— Start of PROVIDED RECORDS —

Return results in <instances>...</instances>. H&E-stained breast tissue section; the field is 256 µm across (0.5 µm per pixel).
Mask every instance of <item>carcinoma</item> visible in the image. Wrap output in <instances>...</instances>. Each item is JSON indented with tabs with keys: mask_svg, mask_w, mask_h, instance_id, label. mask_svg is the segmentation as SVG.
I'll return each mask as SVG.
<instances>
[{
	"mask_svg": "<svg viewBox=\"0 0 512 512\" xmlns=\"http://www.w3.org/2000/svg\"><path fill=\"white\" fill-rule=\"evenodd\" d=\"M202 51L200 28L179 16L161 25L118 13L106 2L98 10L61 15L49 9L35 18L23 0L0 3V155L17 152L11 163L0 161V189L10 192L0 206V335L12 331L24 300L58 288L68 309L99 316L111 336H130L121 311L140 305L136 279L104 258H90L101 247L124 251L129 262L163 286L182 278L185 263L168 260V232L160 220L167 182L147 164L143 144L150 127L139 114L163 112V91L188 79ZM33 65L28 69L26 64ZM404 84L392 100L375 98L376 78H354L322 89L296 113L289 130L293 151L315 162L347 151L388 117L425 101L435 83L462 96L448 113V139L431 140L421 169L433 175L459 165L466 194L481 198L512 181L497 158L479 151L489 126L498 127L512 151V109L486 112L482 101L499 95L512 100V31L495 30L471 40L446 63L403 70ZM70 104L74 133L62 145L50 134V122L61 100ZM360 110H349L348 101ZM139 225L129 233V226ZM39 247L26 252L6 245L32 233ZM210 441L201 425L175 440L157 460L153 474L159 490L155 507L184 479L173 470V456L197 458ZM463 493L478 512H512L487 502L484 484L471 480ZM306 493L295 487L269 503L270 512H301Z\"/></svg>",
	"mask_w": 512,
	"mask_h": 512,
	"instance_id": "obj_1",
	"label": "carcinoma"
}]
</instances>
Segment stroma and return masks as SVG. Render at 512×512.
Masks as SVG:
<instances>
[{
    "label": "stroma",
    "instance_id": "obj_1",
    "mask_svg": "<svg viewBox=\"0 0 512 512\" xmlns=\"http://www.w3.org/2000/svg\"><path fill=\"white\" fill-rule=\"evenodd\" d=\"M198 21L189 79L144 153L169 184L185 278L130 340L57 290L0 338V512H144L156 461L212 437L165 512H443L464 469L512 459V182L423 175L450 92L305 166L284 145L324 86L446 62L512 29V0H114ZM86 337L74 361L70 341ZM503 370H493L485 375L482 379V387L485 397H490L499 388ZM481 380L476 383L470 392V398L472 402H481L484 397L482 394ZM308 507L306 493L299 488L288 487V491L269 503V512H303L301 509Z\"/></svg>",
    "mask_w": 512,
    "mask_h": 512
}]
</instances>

— End of PROVIDED RECORDS —

_THE REQUEST_
Copy out all of the records shown above exactly.

_THE OUTPUT_
Return results in <instances>...</instances>. H&E-stained breast tissue section; the field is 256 µm across (0.5 µm per pixel).
Mask every instance of <item>carcinoma</item> visible in the image. Wrap output in <instances>...</instances>. Each item is JSON indented with tabs with keys: mask_svg, mask_w, mask_h, instance_id, label. mask_svg is the segmentation as SVG.
I'll return each mask as SVG.
<instances>
[{
	"mask_svg": "<svg viewBox=\"0 0 512 512\" xmlns=\"http://www.w3.org/2000/svg\"><path fill=\"white\" fill-rule=\"evenodd\" d=\"M202 51L200 28L179 16L161 25L118 13L106 2L98 10L61 15L49 9L35 18L23 0L0 3V155L17 152L11 163L0 161V189L10 192L0 206V335L12 331L24 300L58 288L68 309L99 316L111 336H130L121 311L140 305L136 279L104 258H90L101 247L124 251L129 262L163 286L182 278L185 263L168 260V232L160 220L167 182L147 164L143 144L150 127L139 114L163 112V91L188 79ZM33 65L28 69L26 64ZM404 84L392 100L375 98L376 78H354L322 89L296 113L289 130L293 151L315 162L347 151L388 117L425 101L435 83L462 96L448 113V139L431 140L421 169L433 175L459 165L466 194L481 198L512 181L497 158L479 151L489 126L498 127L512 151V109L486 112L482 101L499 95L512 100V31L495 30L471 40L446 63L403 70ZM70 104L74 133L62 145L50 134V122L61 100ZM360 110H349L348 101ZM139 225L129 233V226ZM39 247L26 252L6 245L32 233ZM210 441L201 425L175 440L157 460L153 474L159 490L155 507L184 479L173 470V456L197 458ZM463 493L478 512H512L487 502L484 484L471 480ZM306 493L295 487L269 503L270 512H301Z\"/></svg>",
	"mask_w": 512,
	"mask_h": 512,
	"instance_id": "obj_1",
	"label": "carcinoma"
}]
</instances>
Segment stroma and return masks as SVG. Render at 512×512.
Masks as SVG:
<instances>
[{
    "label": "stroma",
    "instance_id": "obj_1",
    "mask_svg": "<svg viewBox=\"0 0 512 512\" xmlns=\"http://www.w3.org/2000/svg\"><path fill=\"white\" fill-rule=\"evenodd\" d=\"M198 21L189 79L144 153L169 184L185 278L130 340L57 290L0 338V512H144L156 461L212 437L165 512H443L464 469L512 459V182L423 175L450 92L305 166L284 145L324 86L446 62L512 29V0H114ZM86 337L74 361L70 341ZM503 370H493L485 375L482 379V387L485 397H490L499 388ZM481 380L476 383L470 392V398L472 402H481L484 397L482 394ZM308 507L306 493L299 488L288 487V491L269 503V512H303L301 509Z\"/></svg>",
    "mask_w": 512,
    "mask_h": 512
}]
</instances>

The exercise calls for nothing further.